[Task details] For the material below, output exactly the span from the line with "camera: 90 degrees left, 10 degrees up" to the line with "(525, 442) = (692, 167): white", including both, and nothing besides.

[Extracted information]
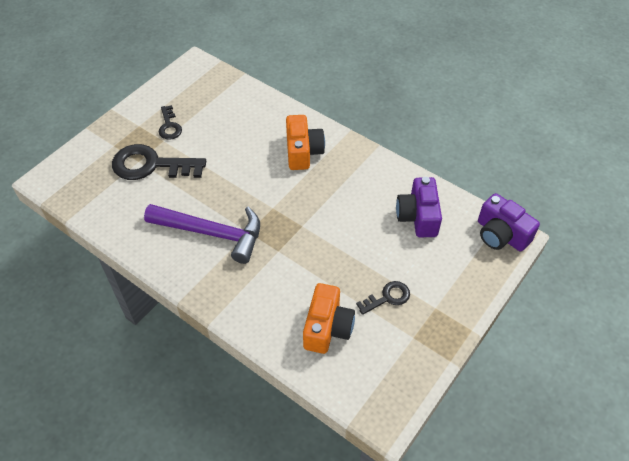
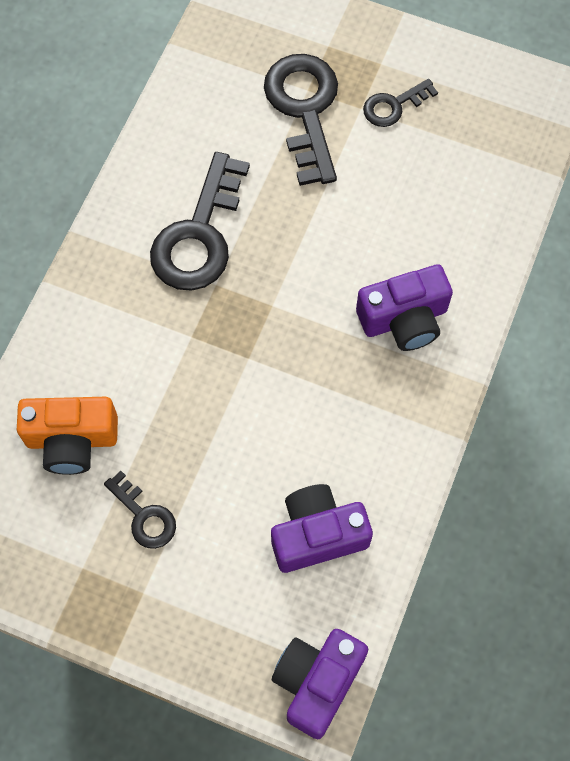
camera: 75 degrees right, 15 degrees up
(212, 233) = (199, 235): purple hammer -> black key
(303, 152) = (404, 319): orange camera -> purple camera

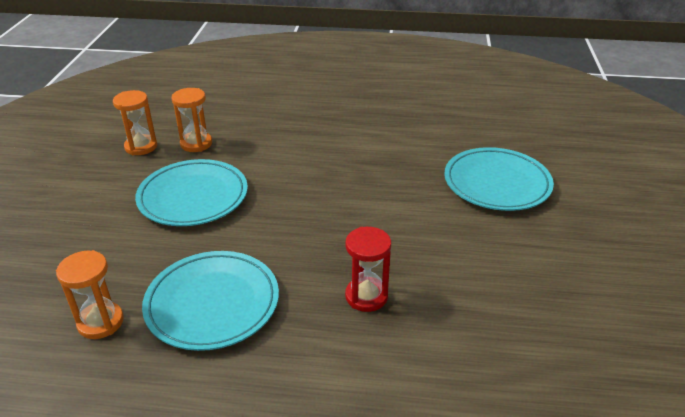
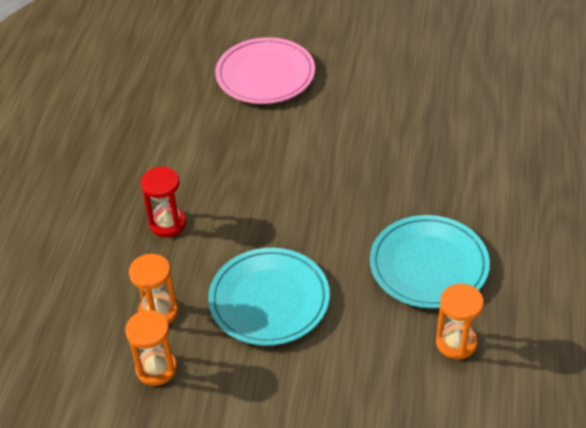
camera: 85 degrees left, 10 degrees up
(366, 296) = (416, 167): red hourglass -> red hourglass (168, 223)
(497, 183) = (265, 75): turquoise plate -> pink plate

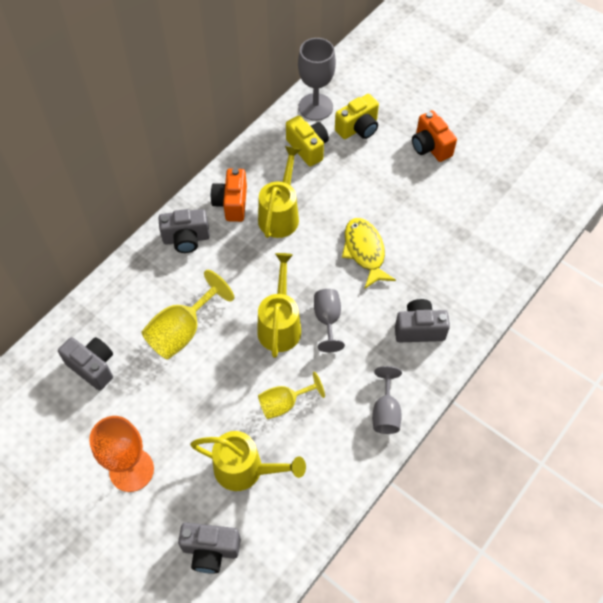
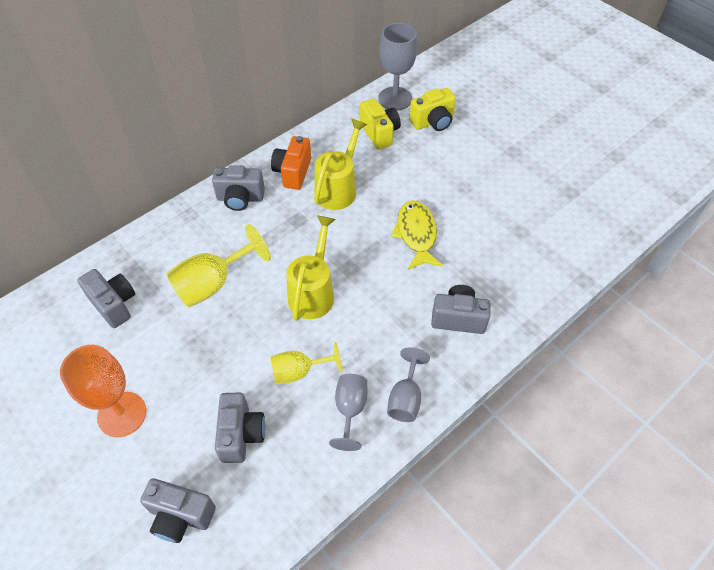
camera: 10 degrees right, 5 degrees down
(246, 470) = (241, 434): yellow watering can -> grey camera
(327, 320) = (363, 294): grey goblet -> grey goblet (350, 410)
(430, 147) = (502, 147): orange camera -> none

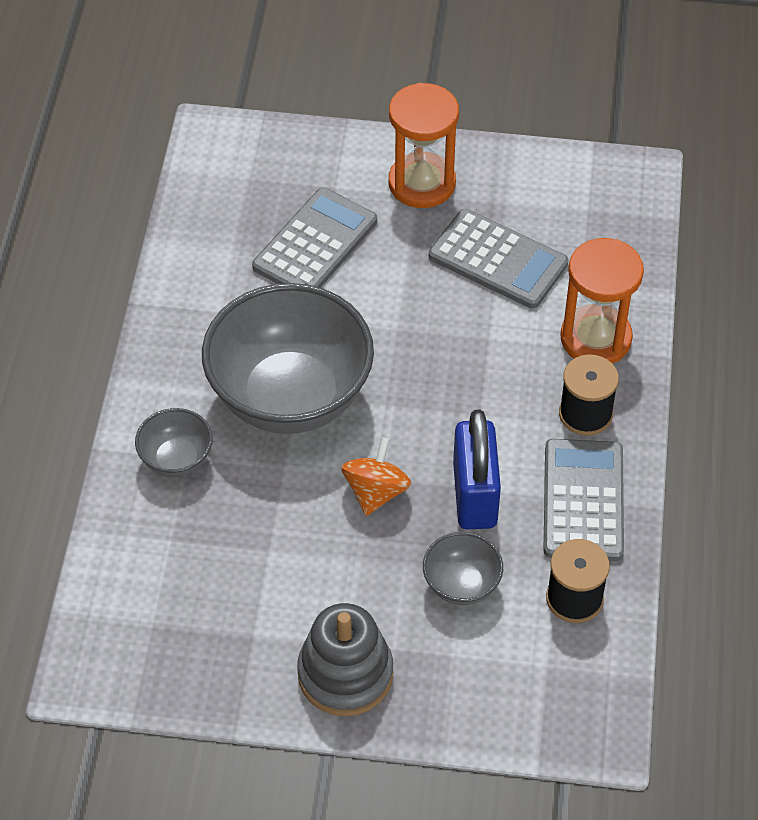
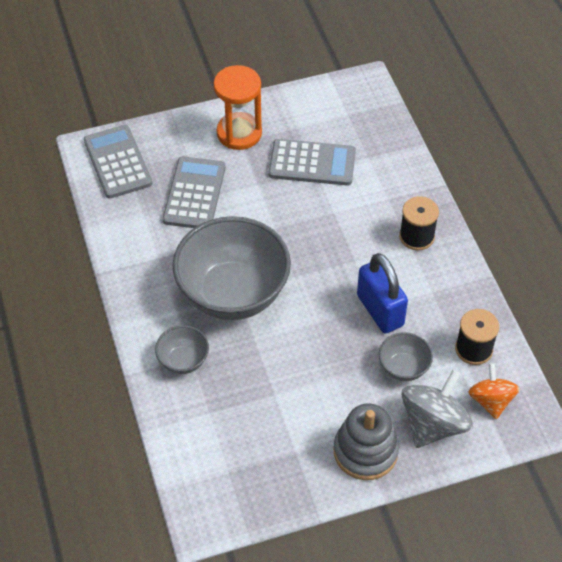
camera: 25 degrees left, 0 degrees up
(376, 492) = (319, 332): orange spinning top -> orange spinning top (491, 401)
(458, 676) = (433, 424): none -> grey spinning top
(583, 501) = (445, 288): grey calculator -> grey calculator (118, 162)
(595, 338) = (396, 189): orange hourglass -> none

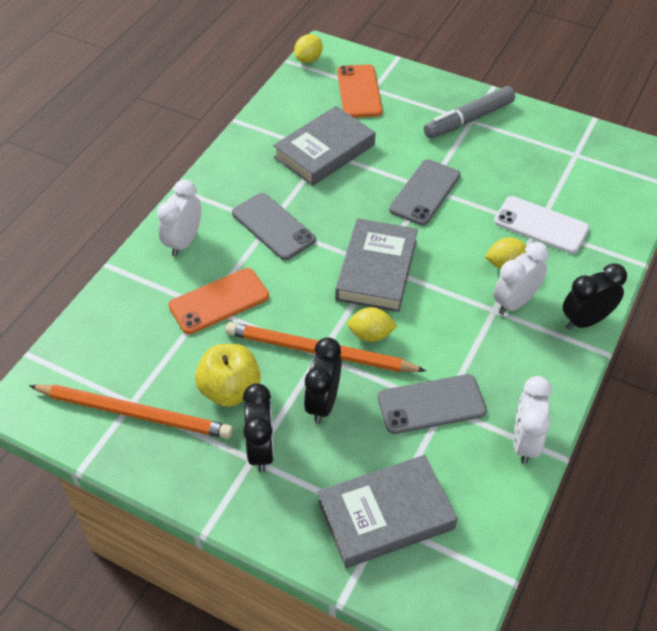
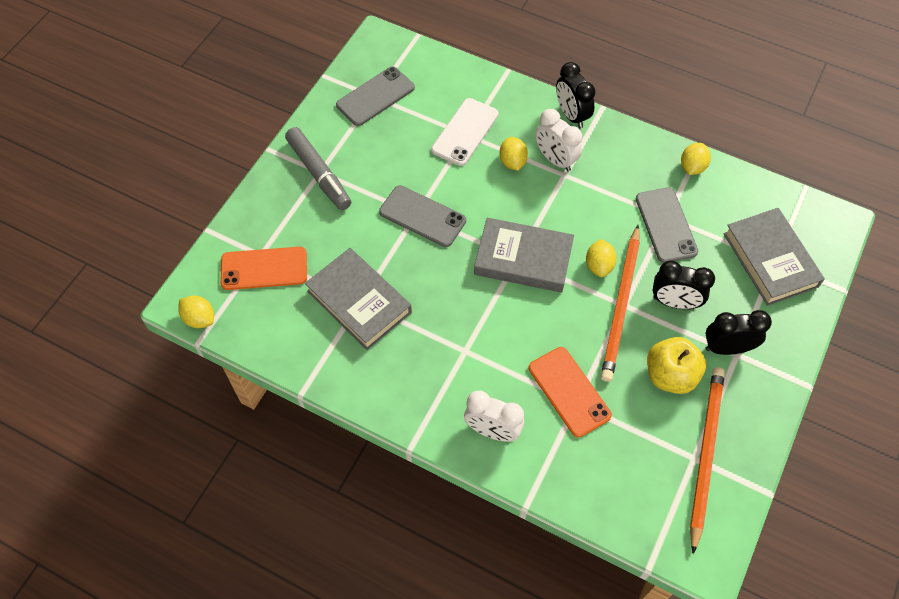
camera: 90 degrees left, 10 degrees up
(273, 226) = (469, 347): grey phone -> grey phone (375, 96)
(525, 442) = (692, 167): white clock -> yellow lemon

...

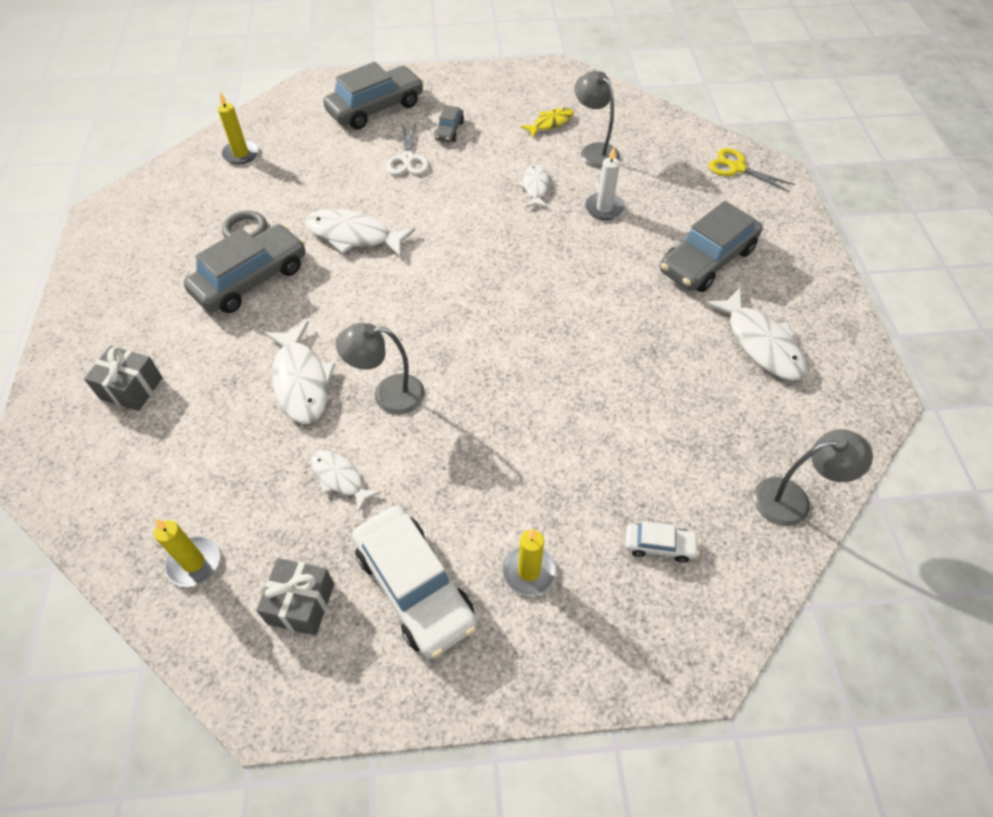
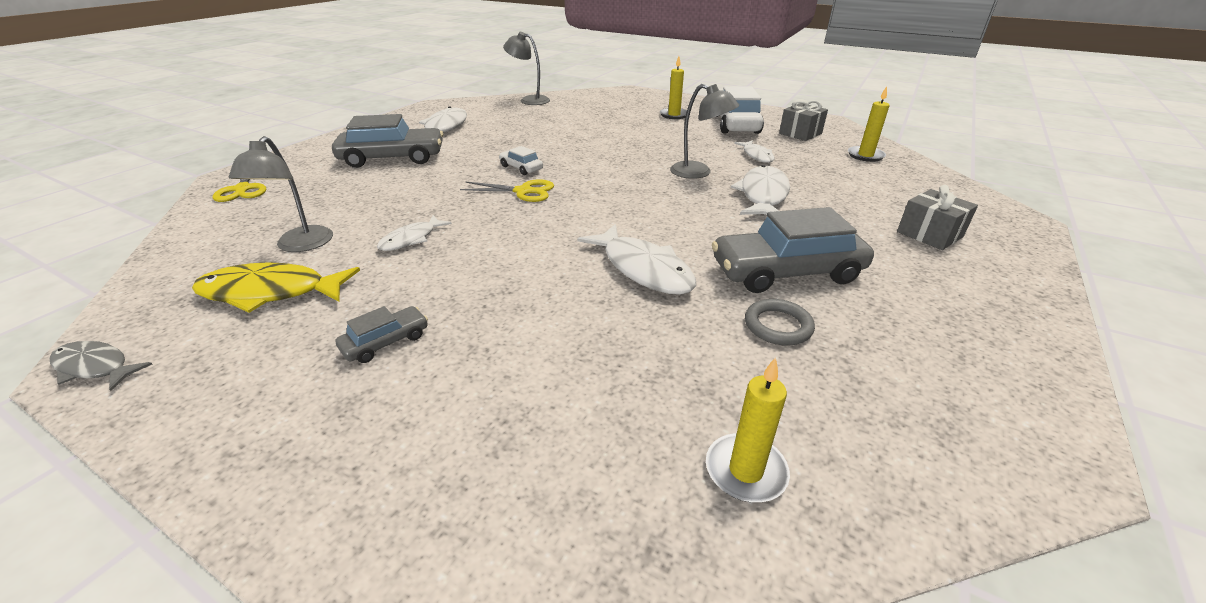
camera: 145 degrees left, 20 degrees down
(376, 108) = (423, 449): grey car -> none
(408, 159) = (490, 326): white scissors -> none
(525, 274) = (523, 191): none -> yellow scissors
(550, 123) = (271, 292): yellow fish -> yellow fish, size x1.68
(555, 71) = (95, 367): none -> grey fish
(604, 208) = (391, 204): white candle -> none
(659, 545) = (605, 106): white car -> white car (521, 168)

[Answer space]
camera: 90 degrees left, 10 degrees up
(273, 226) = (469, 347): grey phone -> grey phone (375, 96)
(525, 442) = (692, 167): white clock -> yellow lemon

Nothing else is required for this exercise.